◆ Required action ◆
An exact copy of every record below is needed, with all pictures removed.

◆ Material provided ◆
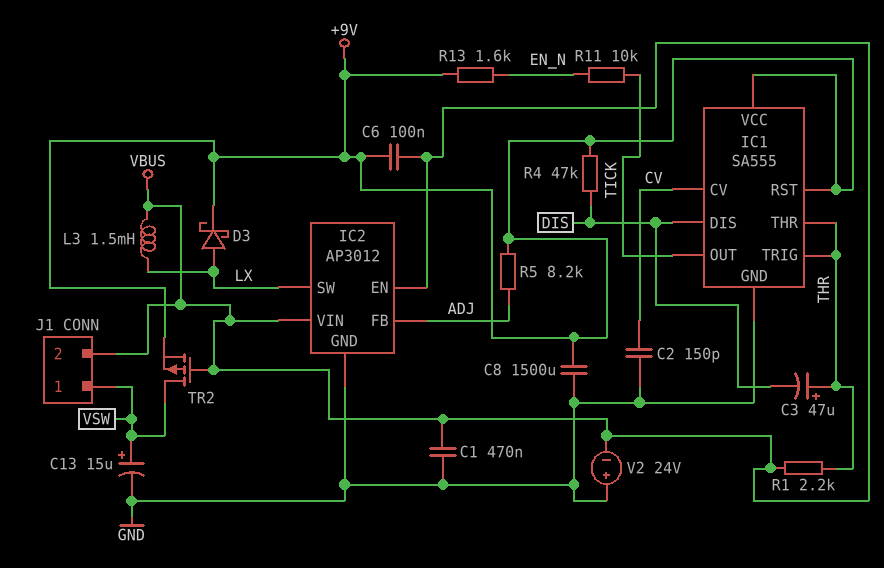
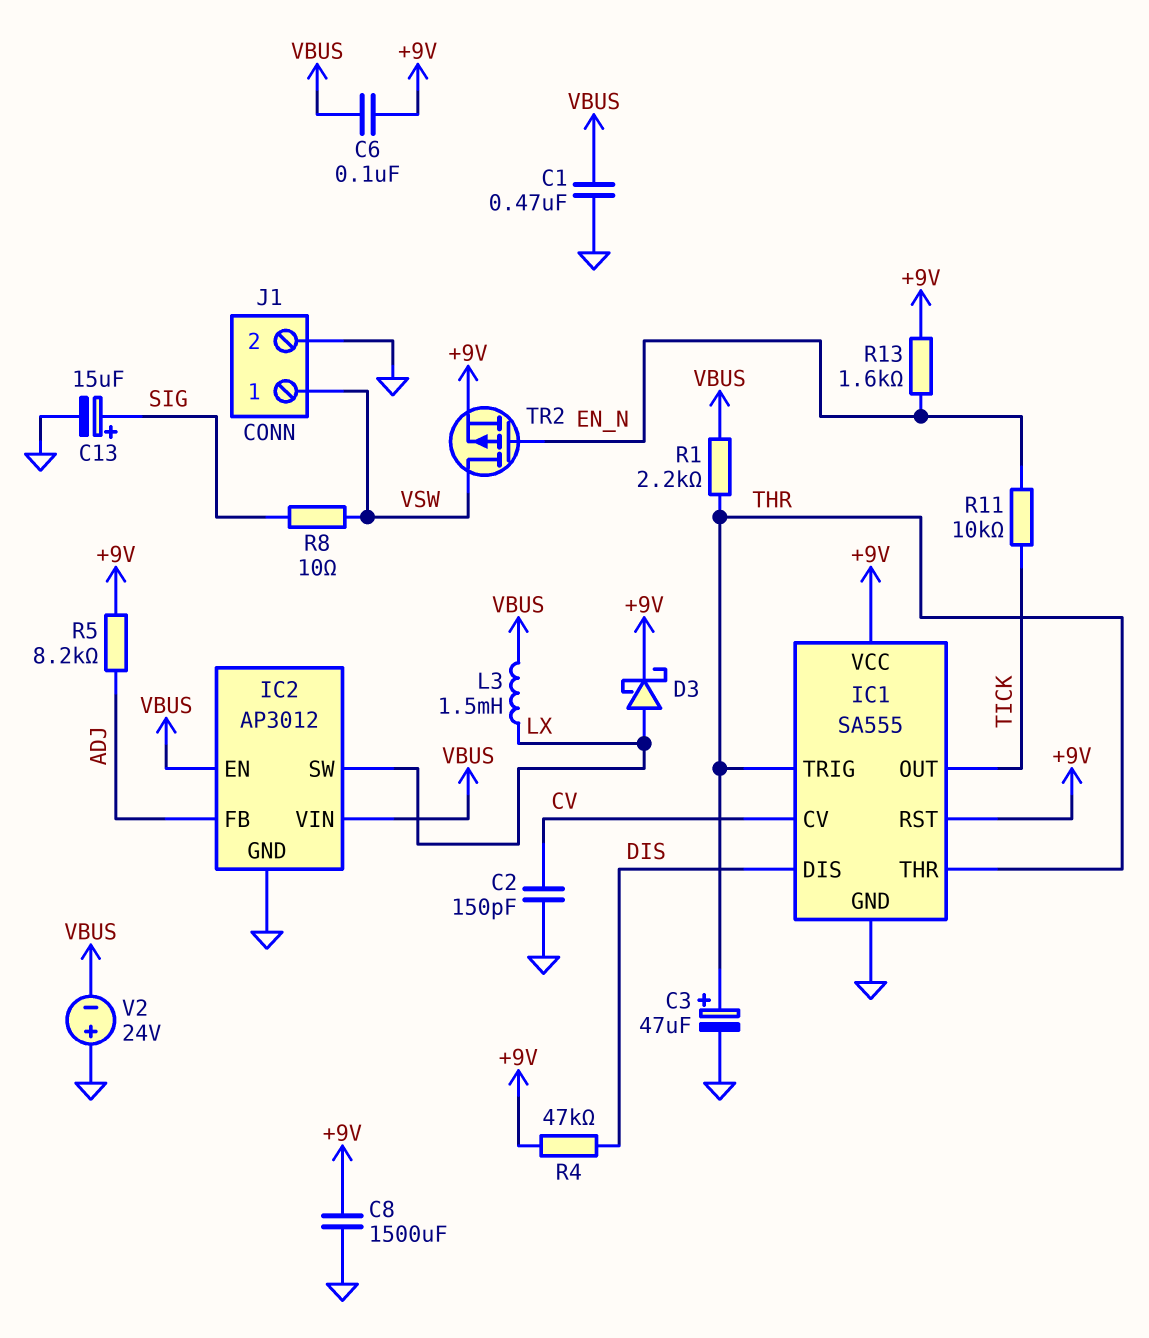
C3: 47uF (plus THR, minus DIS) -> 47uF (plus THR, minus GND)
C13: 15uF (plus VSW, minus GND) -> 15uF (plus SIG, minus GND)
J1 pin 2: VBUS -> GND
R8: none -> 10 (SIG, VSW)
TR2: PMOS (G VBUS, D VSW, S +9V) -> PMOS (G EN_N, D VSW, S +9V)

◆ Response below ◆
C3: 47uF (plus THR, minus DIS) -> 47uF (plus THR, minus GND)
C13: 15uF (plus VSW, minus GND) -> 15uF (plus SIG, minus GND)
J1 pin 2: VBUS -> GND
R8: none -> 10 (SIG, VSW)
TR2: PMOS (G VBUS, D VSW, S +9V) -> PMOS (G EN_N, D VSW, S +9V)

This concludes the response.